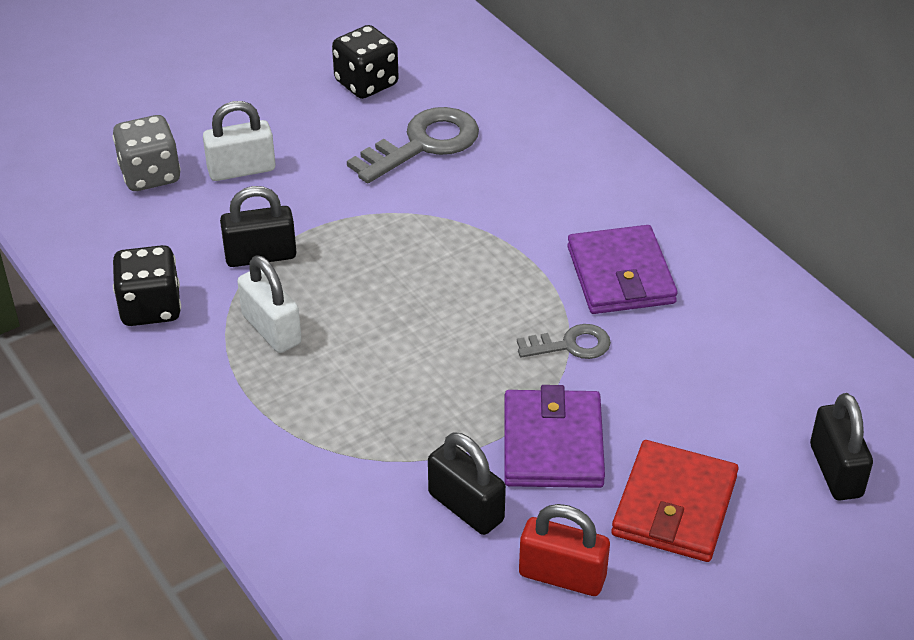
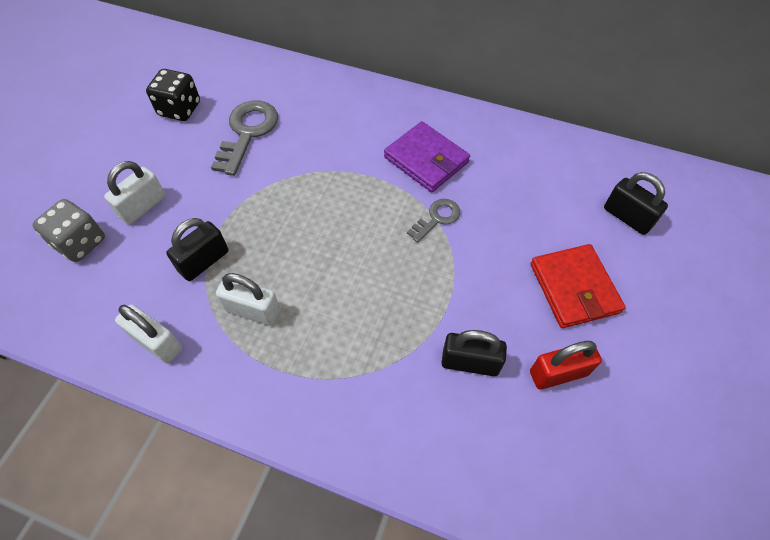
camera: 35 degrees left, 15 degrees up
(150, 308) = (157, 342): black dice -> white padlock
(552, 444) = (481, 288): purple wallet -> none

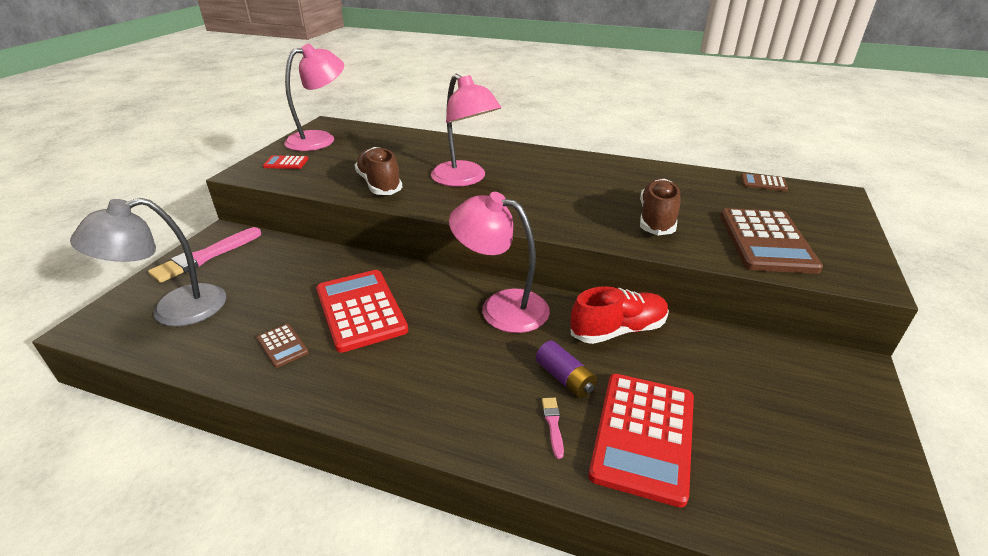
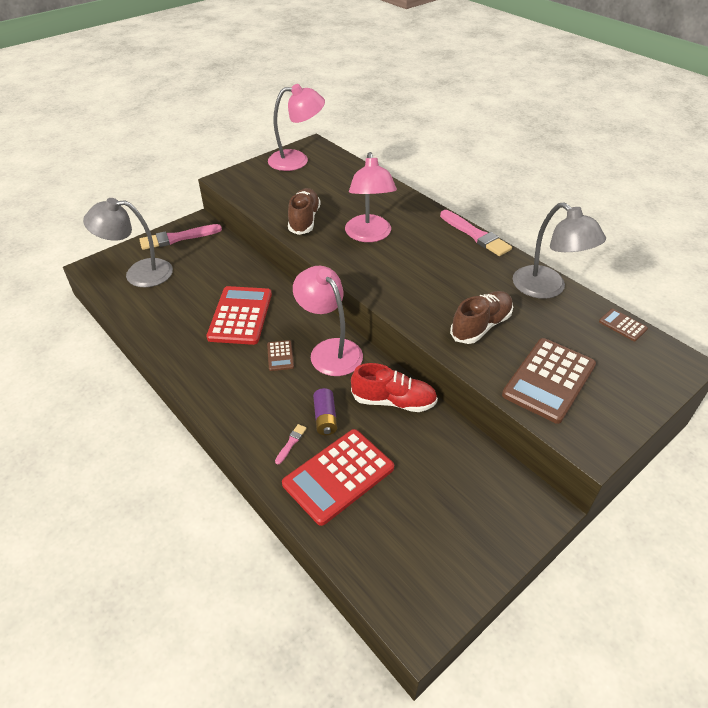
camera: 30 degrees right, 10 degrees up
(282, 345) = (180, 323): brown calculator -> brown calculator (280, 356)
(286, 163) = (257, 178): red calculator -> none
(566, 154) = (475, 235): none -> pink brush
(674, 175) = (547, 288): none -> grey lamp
==*==
**Directive**. Your answer should be one number: how many lines of the listing include the word "camera".

**Output**. 2